[PROBLEM TO WORK ON] Would you write out the lines from the one containing "purple flashlight: 5 -> 4" to the end of the records below, exactly and in full, please?

====

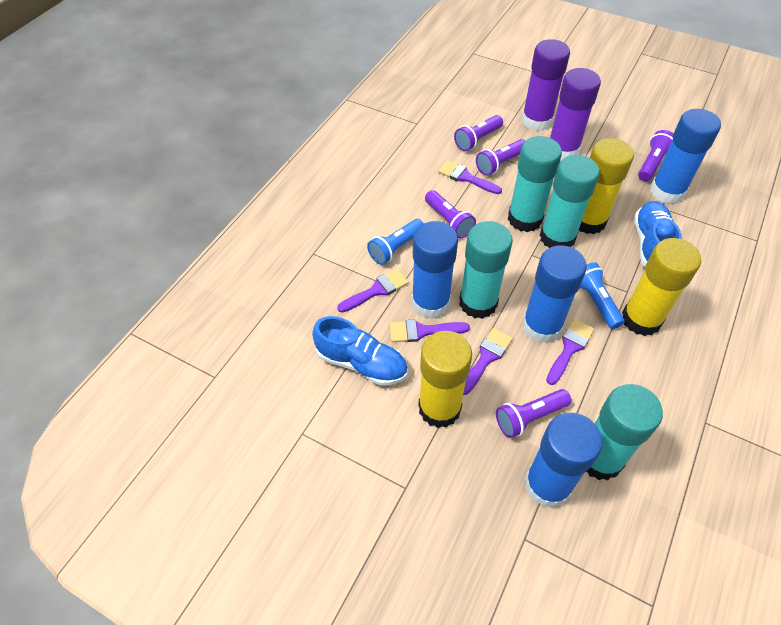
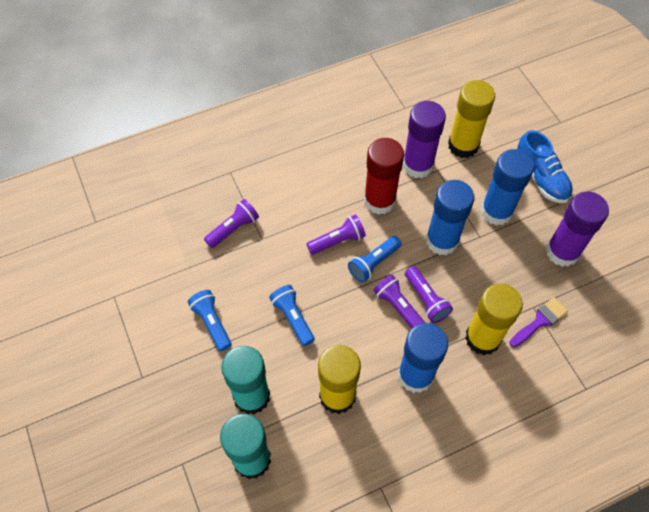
blue flashlight: 2 -> 3
blue glue stick: 4 -> 3
blue shoe: 2 -> 1
purple brush: 5 -> 1
purple flashlight: 5 -> 4
red glue stick: 0 -> 1
turquoise glue stick: 4 -> 2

====

[SOLUTION BELOW]
purple flashlight: 5 -> 4
red glue stick: 0 -> 1
turquoise glue stick: 4 -> 2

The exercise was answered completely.